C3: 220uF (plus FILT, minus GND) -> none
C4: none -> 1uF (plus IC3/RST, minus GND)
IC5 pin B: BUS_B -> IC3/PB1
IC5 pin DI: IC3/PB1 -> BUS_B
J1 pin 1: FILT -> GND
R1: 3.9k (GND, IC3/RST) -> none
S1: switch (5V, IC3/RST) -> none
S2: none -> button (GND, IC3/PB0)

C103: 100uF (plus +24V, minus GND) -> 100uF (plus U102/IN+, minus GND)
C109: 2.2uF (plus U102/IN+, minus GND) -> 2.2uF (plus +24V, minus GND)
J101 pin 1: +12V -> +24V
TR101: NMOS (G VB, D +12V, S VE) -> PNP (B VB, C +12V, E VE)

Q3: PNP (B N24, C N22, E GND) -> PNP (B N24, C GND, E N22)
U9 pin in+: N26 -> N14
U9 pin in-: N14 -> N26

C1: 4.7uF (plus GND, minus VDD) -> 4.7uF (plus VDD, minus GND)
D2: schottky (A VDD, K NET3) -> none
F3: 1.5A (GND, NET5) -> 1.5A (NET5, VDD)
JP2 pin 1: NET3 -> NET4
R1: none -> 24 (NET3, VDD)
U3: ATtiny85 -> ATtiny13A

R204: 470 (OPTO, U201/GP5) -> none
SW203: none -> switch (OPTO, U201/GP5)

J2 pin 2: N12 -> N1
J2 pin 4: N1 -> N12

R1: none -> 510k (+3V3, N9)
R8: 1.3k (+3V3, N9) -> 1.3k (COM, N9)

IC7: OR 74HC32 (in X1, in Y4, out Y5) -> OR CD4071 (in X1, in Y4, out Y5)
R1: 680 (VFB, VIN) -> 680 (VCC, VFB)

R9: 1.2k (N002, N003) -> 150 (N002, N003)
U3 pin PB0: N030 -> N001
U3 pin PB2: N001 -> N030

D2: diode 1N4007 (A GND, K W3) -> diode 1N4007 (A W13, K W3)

#####

• _EXERCISE_: Could you set down, exactly as written, the lines above between the one holding "Q3: PNP (B N24, C" and the one holding "R9: 1.2k (N002, N003) -> 150 (N002, N003)", inclusive, and nothing more?

• _EXERCISE ANSWER_:
Q3: PNP (B N24, C N22, E GND) -> PNP (B N24, C GND, E N22)
U9 pin in+: N26 -> N14
U9 pin in-: N14 -> N26

C1: 4.7uF (plus GND, minus VDD) -> 4.7uF (plus VDD, minus GND)
D2: schottky (A VDD, K NET3) -> none
F3: 1.5A (GND, NET5) -> 1.5A (NET5, VDD)
JP2 pin 1: NET3 -> NET4
R1: none -> 24 (NET3, VDD)
U3: ATtiny85 -> ATtiny13A

R204: 470 (OPTO, U201/GP5) -> none
SW203: none -> switch (OPTO, U201/GP5)

J2 pin 2: N12 -> N1
J2 pin 4: N1 -> N12

R1: none -> 510k (+3V3, N9)
R8: 1.3k (+3V3, N9) -> 1.3k (COM, N9)

IC7: OR 74HC32 (in X1, in Y4, out Y5) -> OR CD4071 (in X1, in Y4, out Y5)
R1: 680 (VFB, VIN) -> 680 (VCC, VFB)

R9: 1.2k (N002, N003) -> 150 (N002, N003)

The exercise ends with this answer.